* [WORK TO BE COMPLETED]:
In the records below, repeat exactly the lines between the line holding "none -> tan 1x2 plate [114,322,184,367]" and the line holding "none -> brown 2x2 brick [336,76,462,202]", inclusive, and drop the pictures.

Object change descriptions
┌──
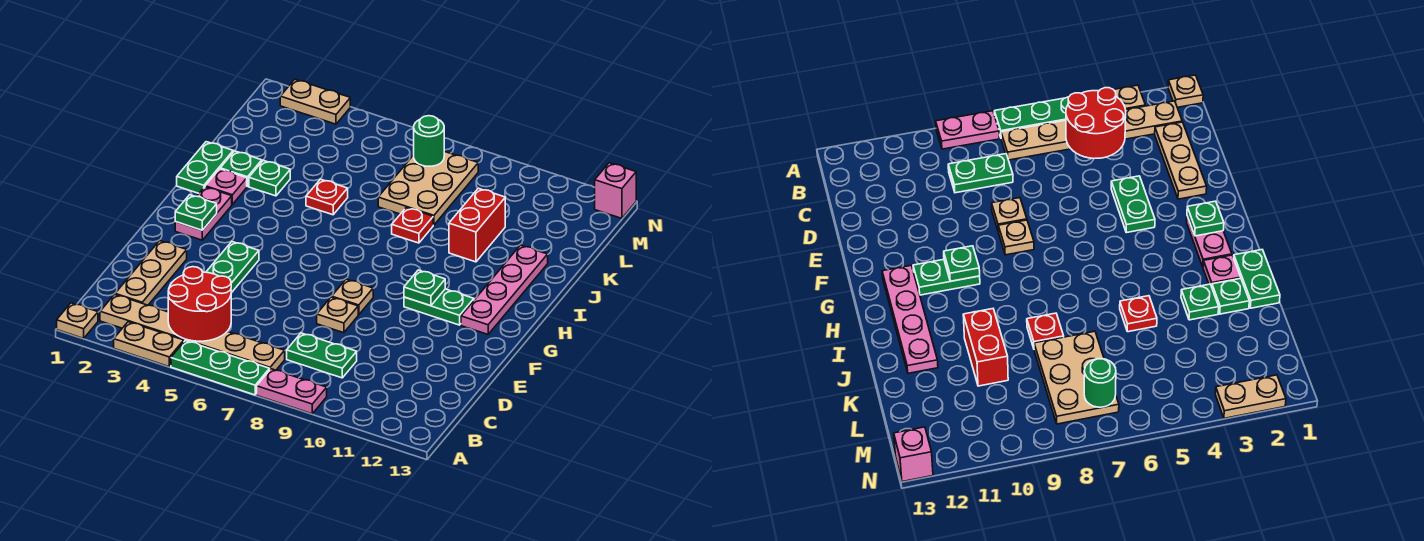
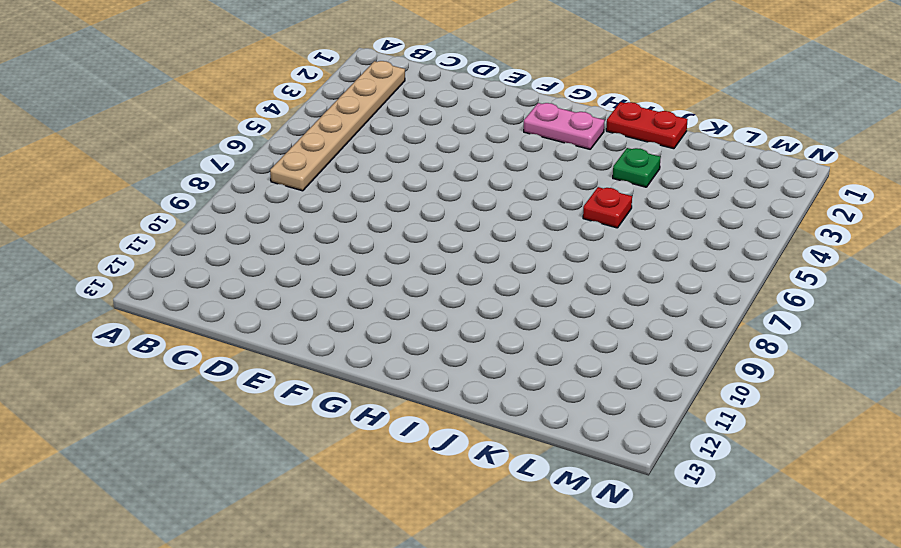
red 1x2 plate [606,102,688,149] -> green 1x2 plate [177,142,233,193]
none -> tan 1x1 plate [57,303,98,338]
none -> tan 1x2 plate [114,322,184,367]
none -> green 1x3 plate [171,341,270,395]

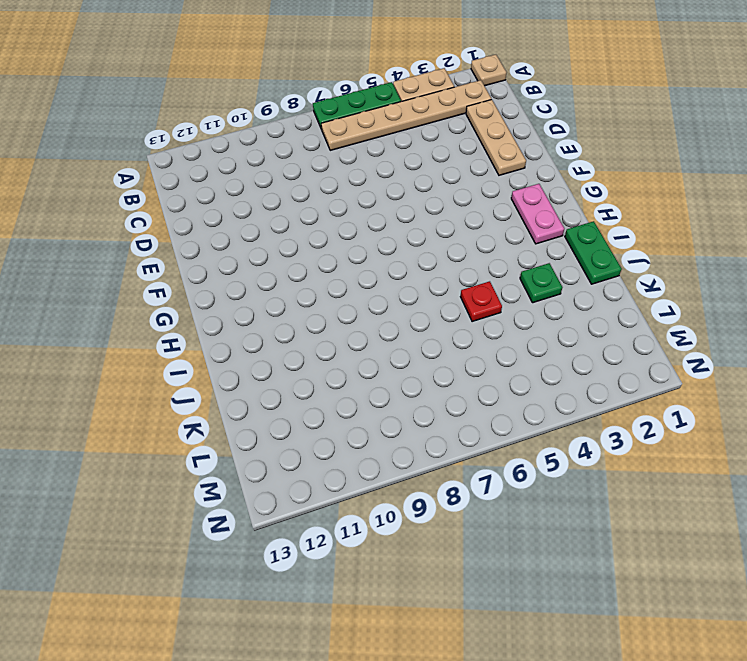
none -> pink 1x2 plate [257,369,327,414]
none -> green 1x2 plate [287,333,357,378]
none -> green 1x2 plate [206,242,259,293]

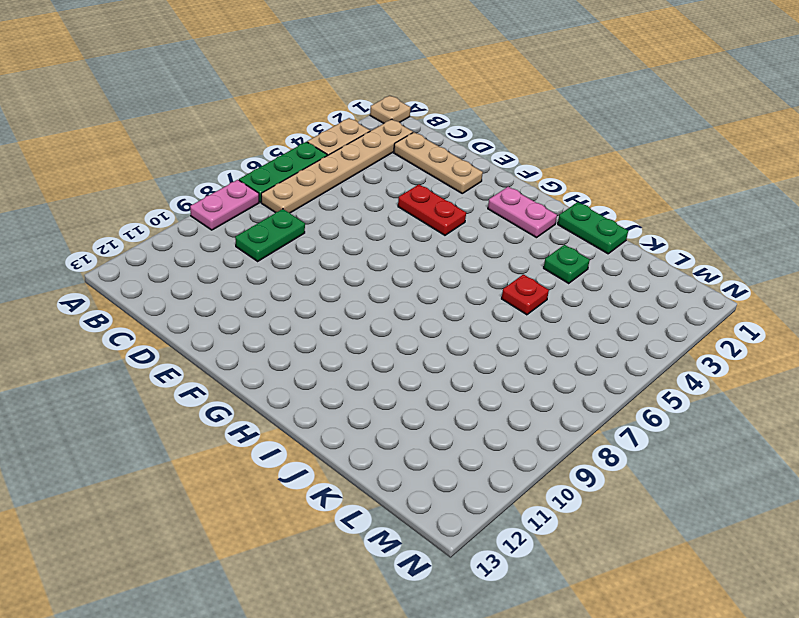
red 1x2 plate [398,184,466,235] -> green 1x2 plate [206,242,259,293]
none -> tan 1x1 plate [317,297,358,333]
none -> tan 1x1 plate [332,279,373,315]
none -> green 1x2 plate [404,289,474,325]

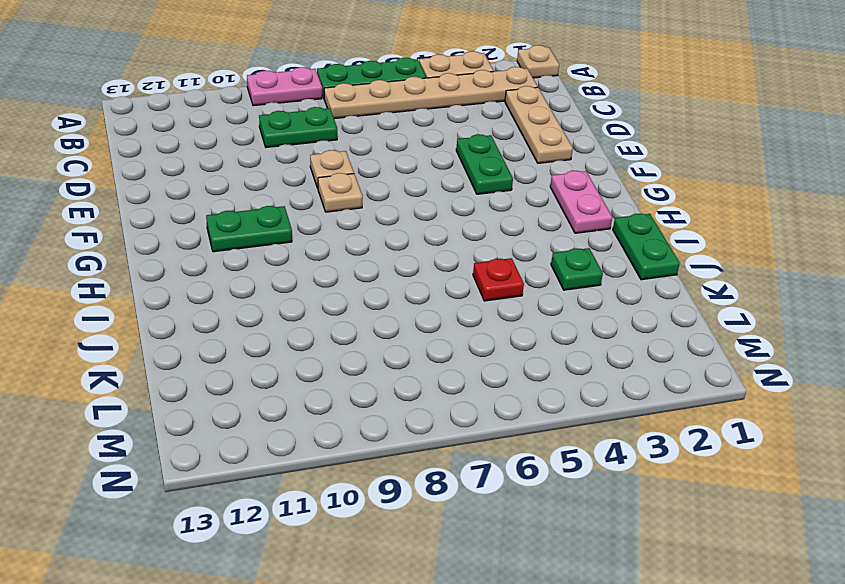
none -> pink 1x4 plate [461,245,548,334]
none -> pink 1x1 plate [205,169,247,204]
none -> green 1x1 plate [220,151,262,187]

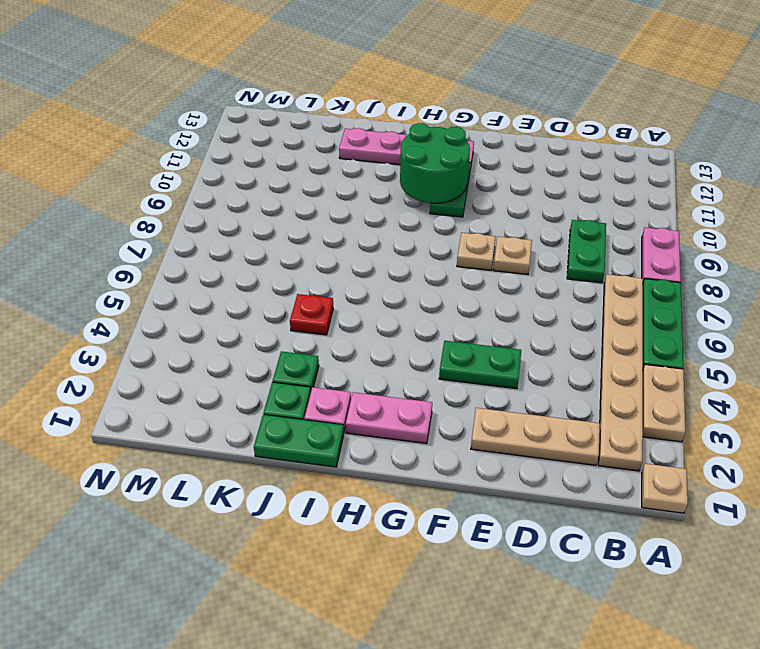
green 2x2 round brick [400,123,470,203] -> green 1x1 plate [404,270,445,306]
none -> red 1x1 plate [392,208,433,243]
none -> red 1x2 brick [449,188,505,262]
none -> tan 2x3 plate [378,151,478,225]

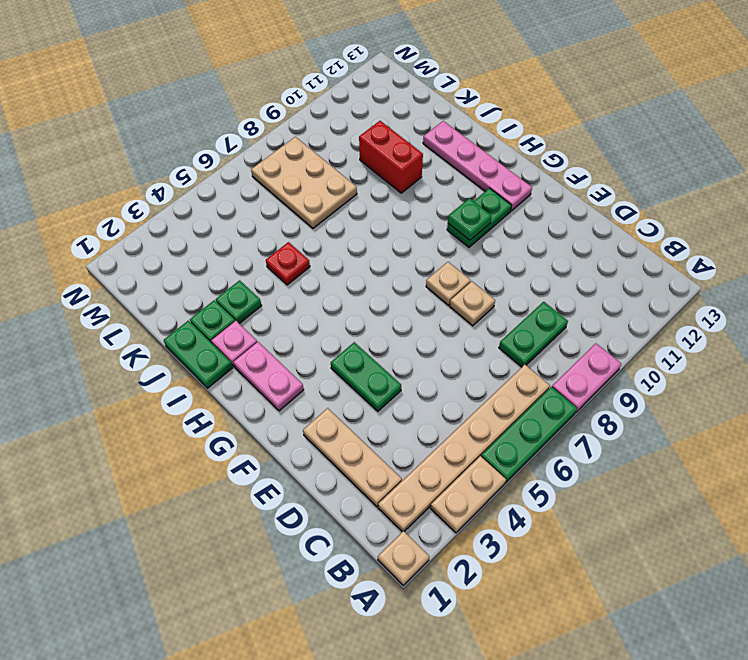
none -> red 1x1 plate [392,208,433,243]
none -> tan 1x2 plate [280,79,350,124]
none -> pink 1x1 brick [594,163,636,218]

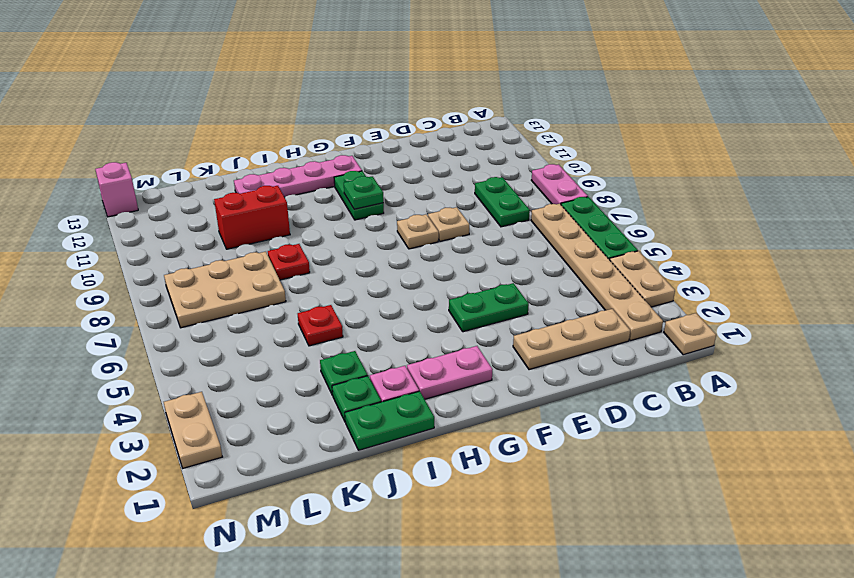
none -> red 2x2 round brick [168,267,231,341]
none -> green 1x1 plate [175,195,217,230]
none -> green 1x1 round brick [414,116,444,166]

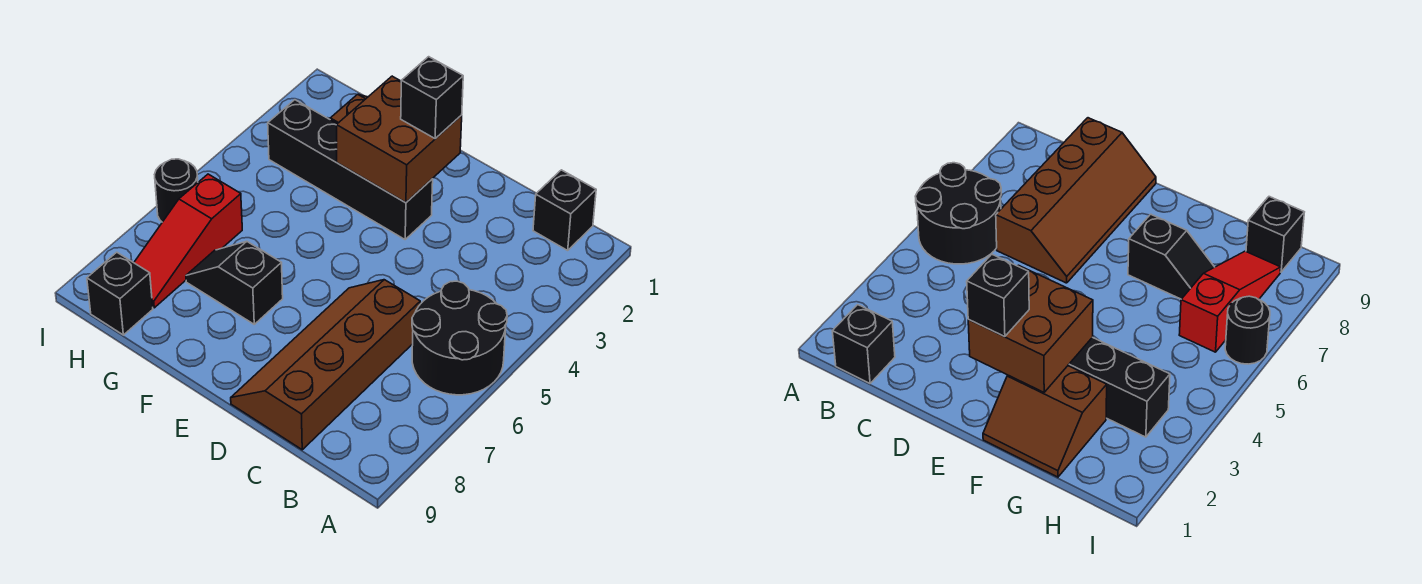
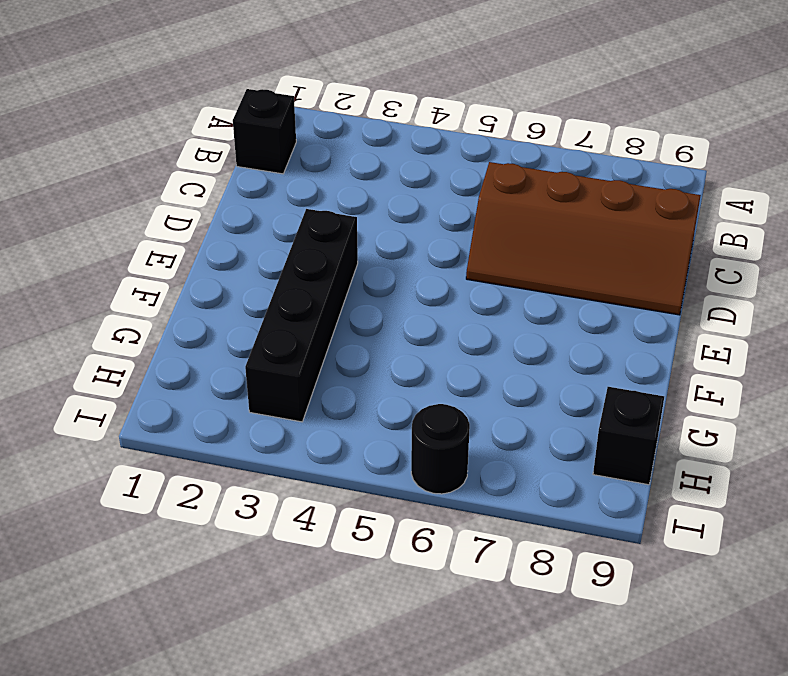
none -> black 2x2 round brick [412,281,507,395]
none -> brown 2x2 slope [983,366,1107,477]

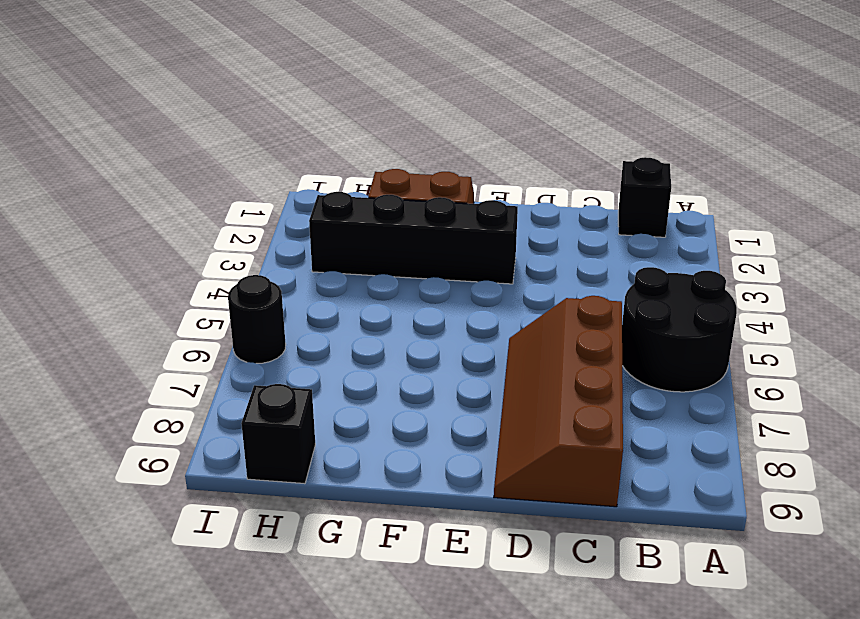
none -> black 1x2 slope [186,242,283,324]
none -> red 1x3 slope [134,174,242,308]

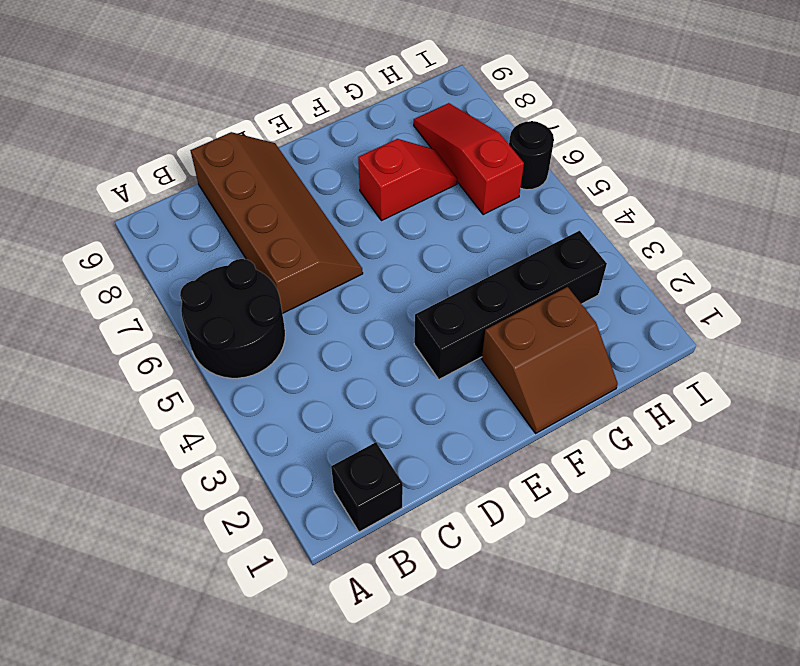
red 1x2 slope [358,139,457,221] -> black 1x2 slope [186,242,283,324]
none -> black 1x1 brick [87,252,153,335]
none -> brown 2x2 brick [336,76,462,202]

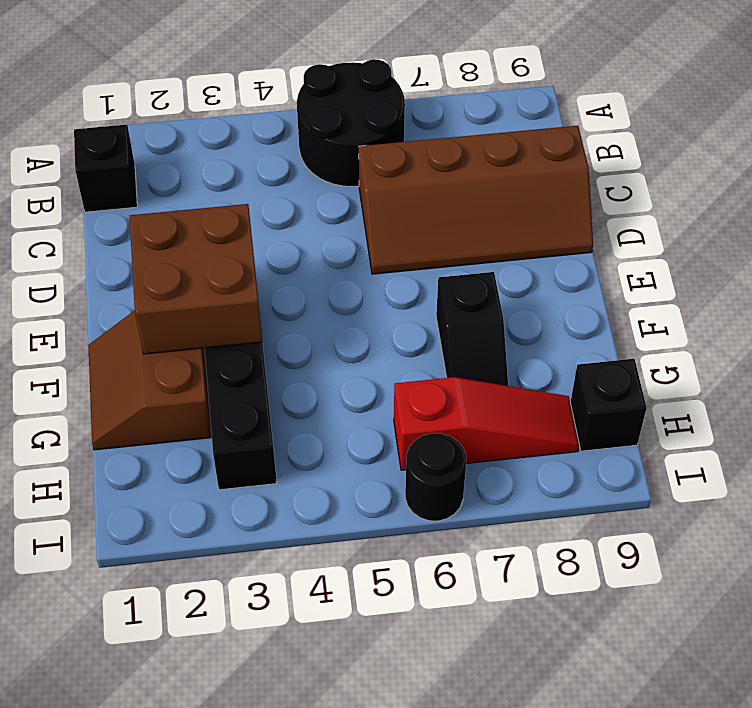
none -> black 1x1 brick [401,57,463,139]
└──
* [FINISHED EXERCISE]:
none -> tan 1x2 plate [114,322,184,367]
none -> green 1x3 plate [171,341,270,395]

none -> pink 1x2 plate [257,369,327,414]
none -> green 1x2 plate [287,333,357,378]
none -> green 1x2 plate [206,242,259,293]

red 1x2 plate [398,184,466,235] -> green 1x2 plate [206,242,259,293]
none -> tan 1x1 plate [317,297,358,333]
none -> tan 1x1 plate [332,279,373,315]
none -> green 1x2 plate [404,289,474,325]

none -> pink 1x4 plate [461,245,548,334]
none -> pink 1x1 plate [205,169,247,204]
none -> green 1x1 plate [220,151,262,187]

green 2x2 round brick [400,123,470,203] -> green 1x1 plate [404,270,445,306]
none -> red 1x1 plate [392,208,433,243]
none -> red 1x2 brick [449,188,505,262]
none -> tan 2x3 plate [378,151,478,225]

none -> red 1x1 plate [392,208,433,243]
none -> tan 1x2 plate [280,79,350,124]
none -> pink 1x1 brick [594,163,636,218]

none -> red 2x2 round brick [168,267,231,341]
none -> green 1x1 plate [175,195,217,230]
none -> green 1x1 round brick [414,116,444,166]

none -> black 2x2 round brick [412,281,507,395]
none -> brown 2x2 slope [983,366,1107,477]

none -> black 1x2 slope [186,242,283,324]
none -> red 1x3 slope [134,174,242,308]

red 1x2 slope [358,139,457,221] -> black 1x2 slope [186,242,283,324]
none -> black 1x1 brick [87,252,153,335]
none -> brown 2x2 brick [336,76,462,202]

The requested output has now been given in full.